***** Records for this exercise *****

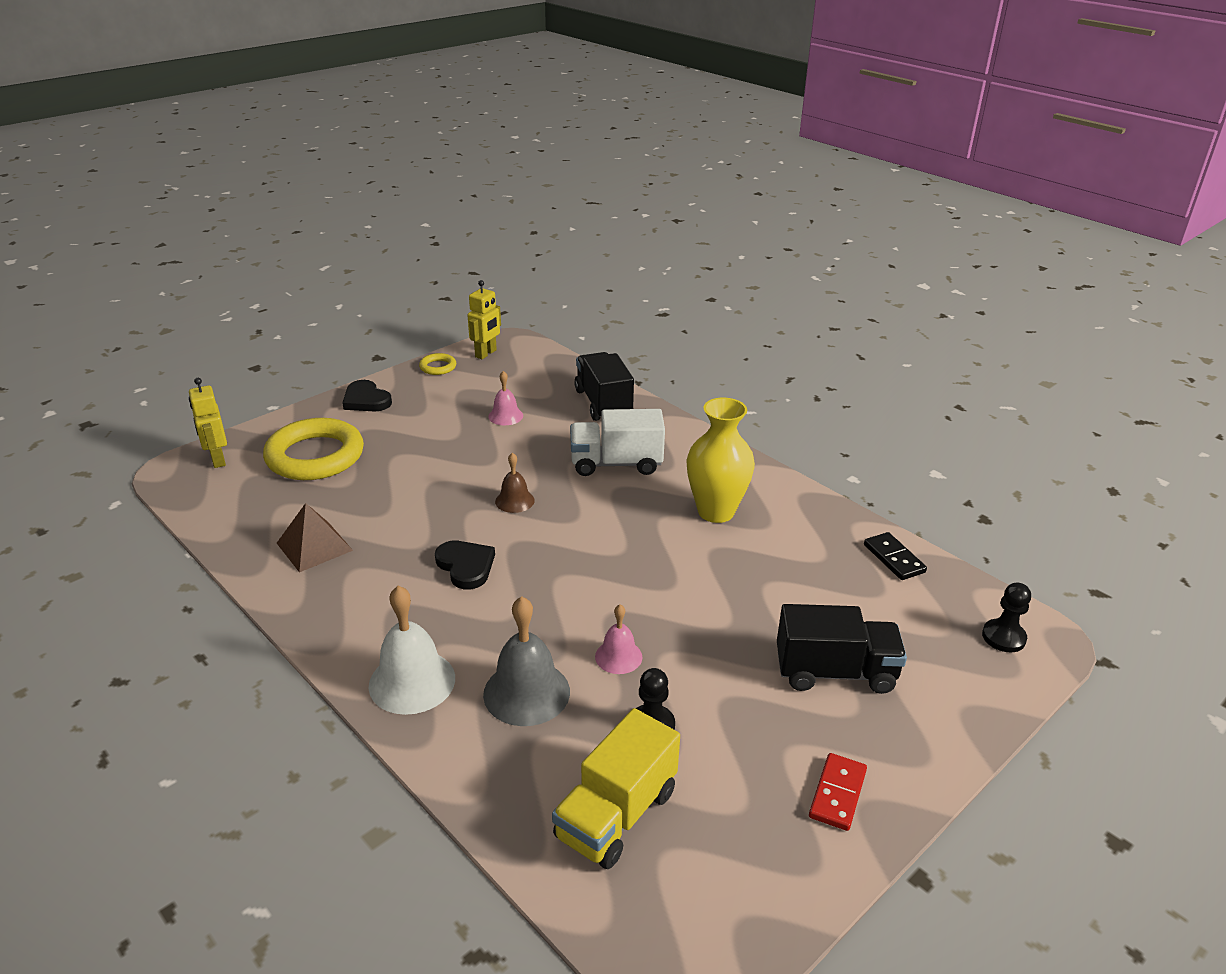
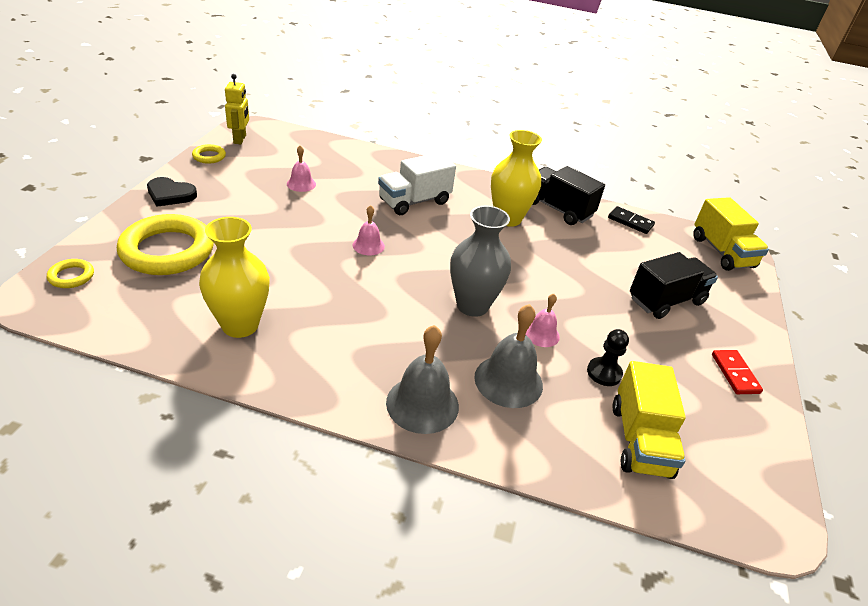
camera: 35 degrees left, 5 degrees up
(217, 460) = (71, 276): yellow robot -> yellow ring
(314, 546) = (240, 325): brown pyramid -> yellow vase
(412, 681) = (422, 404): white bell -> grey bell
(466, 566) = (379, 304): black heart -> none
(514, 501) = (368, 245): brown bell -> pink bell
(567, 599) = (472, 305): none -> grey vase
(603, 403) = (365, 160): black truck -> black truck (558, 209)
(1003, 637) = (722, 252): black pawn -> yellow truck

*****

• **Exercise description**
Restate the data above word for word, omitting every picture.

• **Exercise result**
camera: 35 degrees left, 5 degrees up
(217, 460) = (71, 276): yellow robot -> yellow ring
(314, 546) = (240, 325): brown pyramid -> yellow vase
(412, 681) = (422, 404): white bell -> grey bell
(466, 566) = (379, 304): black heart -> none
(514, 501) = (368, 245): brown bell -> pink bell
(567, 599) = (472, 305): none -> grey vase
(603, 403) = (365, 160): black truck -> black truck (558, 209)
(1003, 637) = (722, 252): black pawn -> yellow truck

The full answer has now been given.